## What you should do
Take every line from the entries below that includes the word "étoile" and copy it.

## Data excerpts
● ● ●

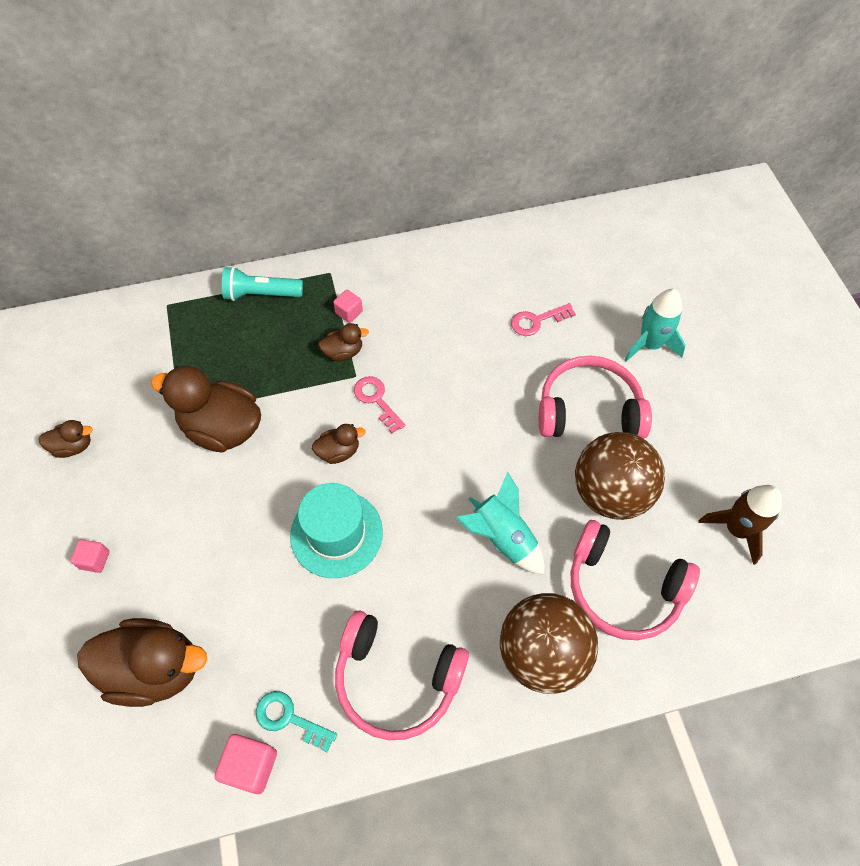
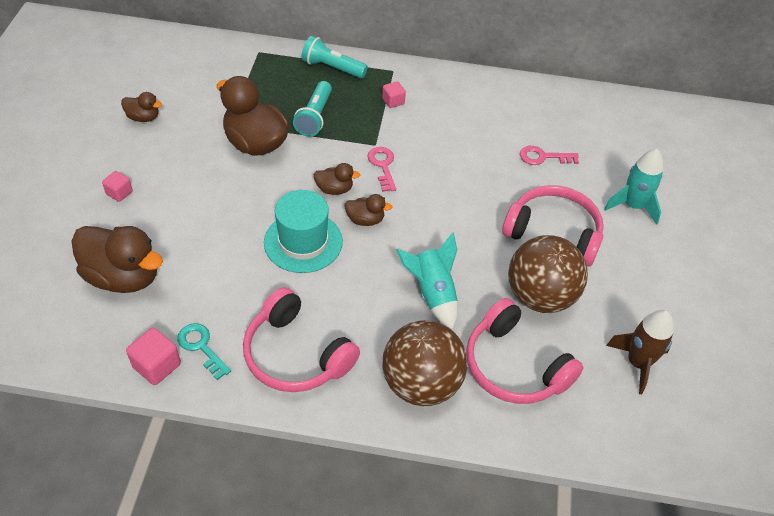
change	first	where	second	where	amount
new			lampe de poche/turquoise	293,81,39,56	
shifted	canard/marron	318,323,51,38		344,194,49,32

● ● ●

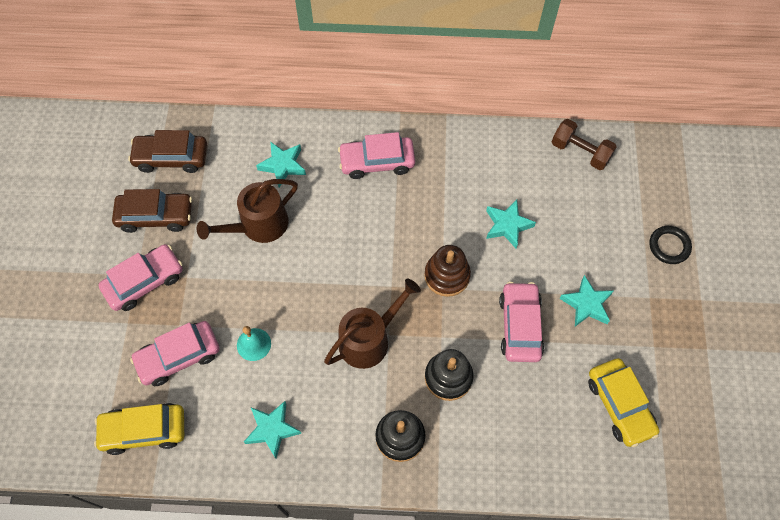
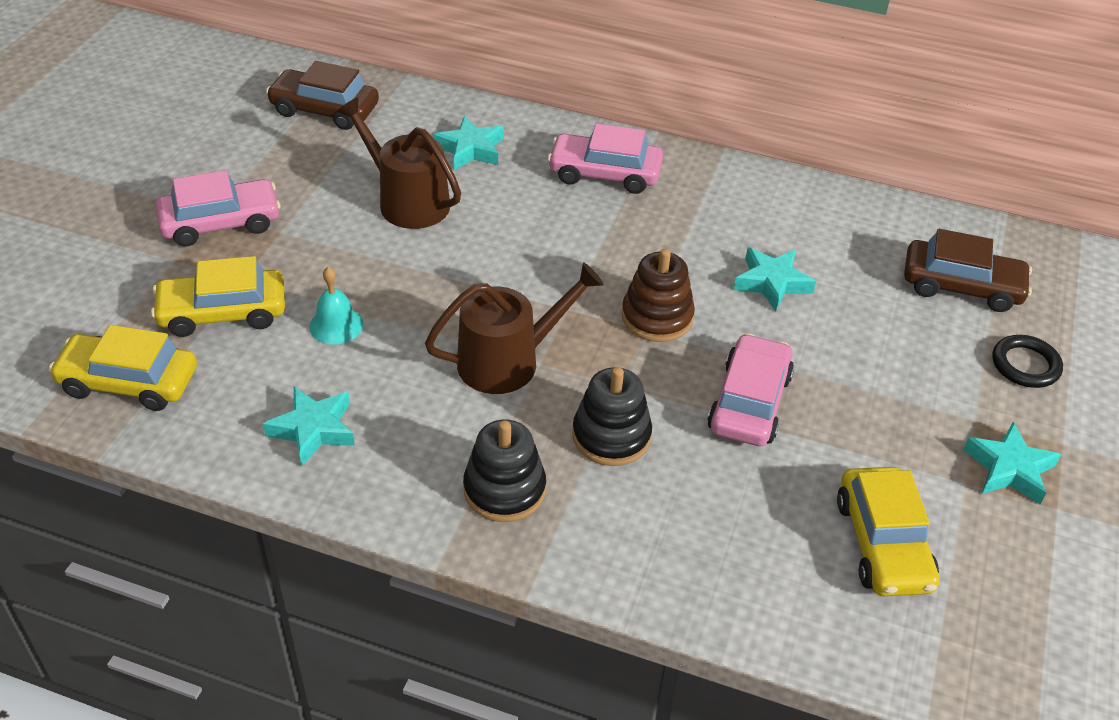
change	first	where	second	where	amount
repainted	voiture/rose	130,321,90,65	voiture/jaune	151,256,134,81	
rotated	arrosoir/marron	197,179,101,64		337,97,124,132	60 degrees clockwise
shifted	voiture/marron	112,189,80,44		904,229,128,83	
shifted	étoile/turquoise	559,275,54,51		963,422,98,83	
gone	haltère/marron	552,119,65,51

● ● ●

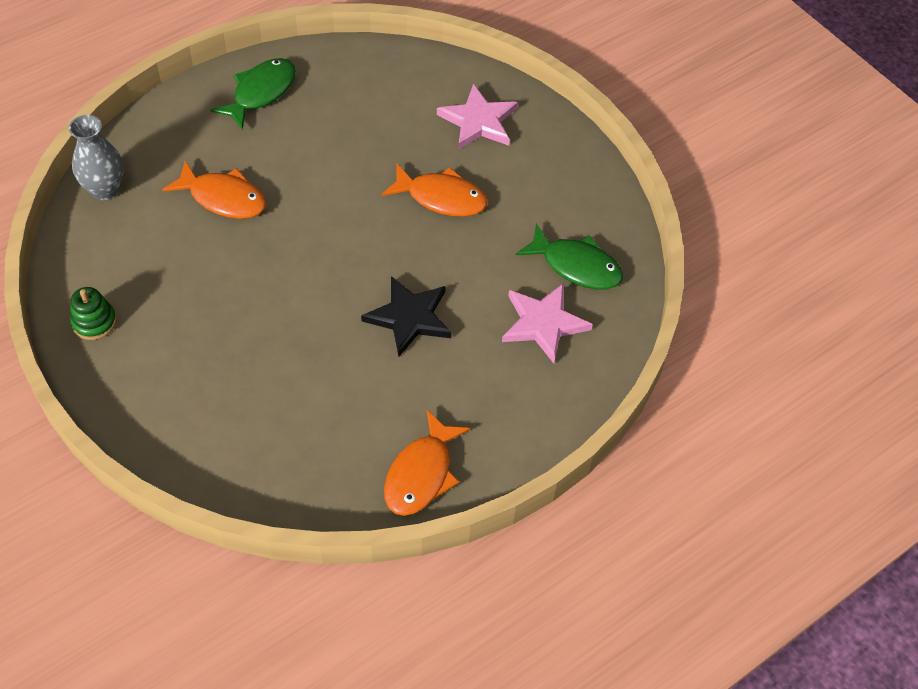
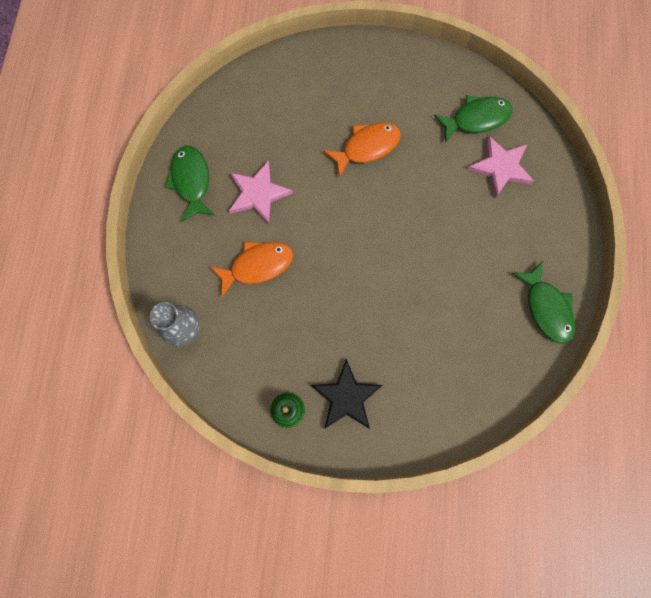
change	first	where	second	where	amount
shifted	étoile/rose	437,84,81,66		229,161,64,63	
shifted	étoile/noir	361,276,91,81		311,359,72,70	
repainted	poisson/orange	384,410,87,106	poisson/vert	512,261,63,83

● ● ●

## Answer to this problem
shifted	étoile/turquoise	559,275,54,51		963,422,98,83	
shifted	étoile/rose	437,84,81,66		229,161,64,63	
shifted	étoile/noir	361,276,91,81		311,359,72,70	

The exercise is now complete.